[Opening PROVIDED ENTRIES section]
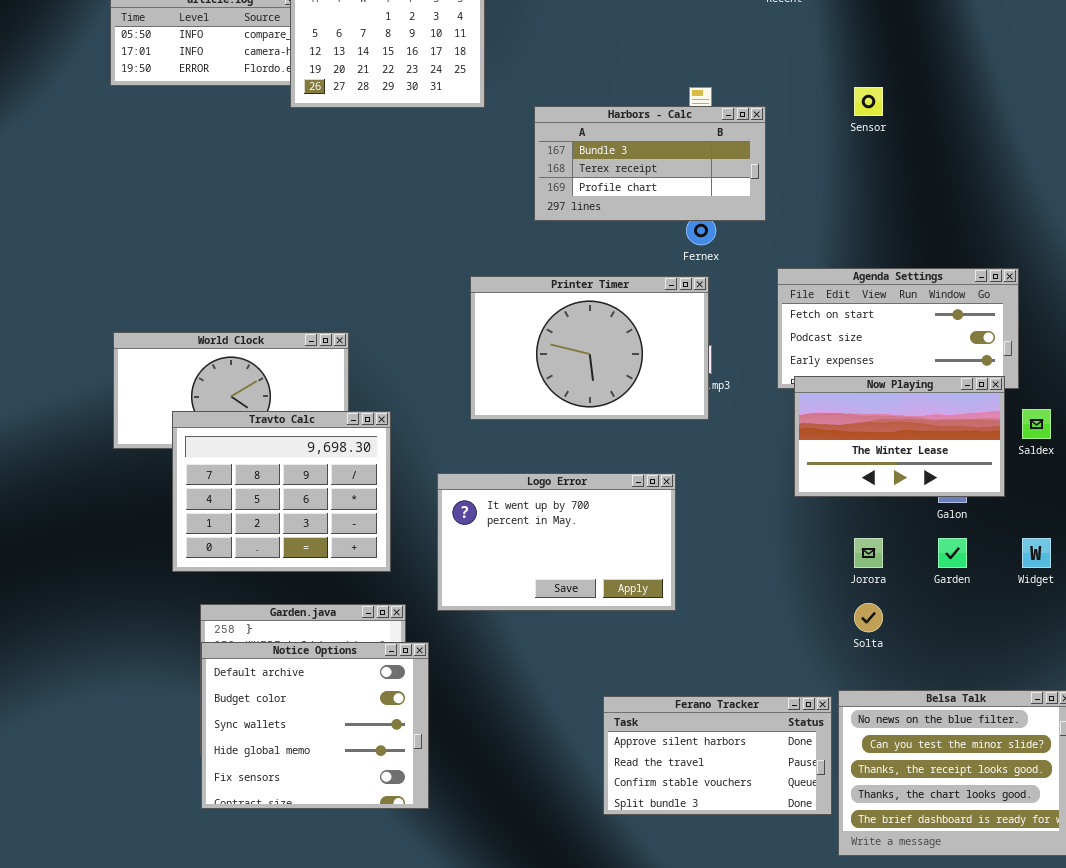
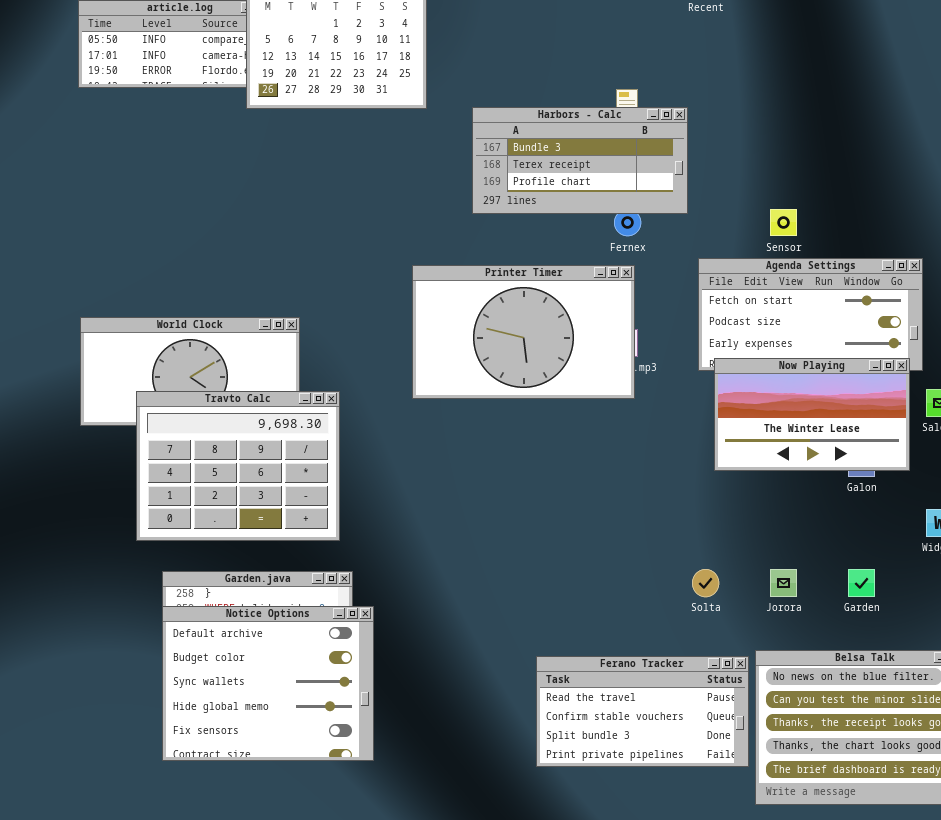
Sensor: [854,87,883,116] -> [770,209,797,236], moved
Logo Error: [437,473,676,611] -> none, closed
Jorora: [854,538,883,568] -> [770,569,797,597], moved
Garden: [938,538,967,568] -> [848,569,875,597], moved
Solta: [854,603,883,632] -> [692,569,719,597], moved
Ferano Tracker: [603,696,832,815] -> [536,656,749,767], scrolled down 1 row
[Closing PROVIDED ENTRIES section]
▶ **TASK TO COMPLETE**: Once the line with "Garden: [938,538,967,568] ->" is found, transcribe it and each line after it through the final line of the entries, exactly and only.

▶ **PROBLEM SOLUTION**:
Garden: [938,538,967,568] -> [848,569,875,597], moved
Solta: [854,603,883,632] -> [692,569,719,597], moved
Ferano Tracker: [603,696,832,815] -> [536,656,749,767], scrolled down 1 row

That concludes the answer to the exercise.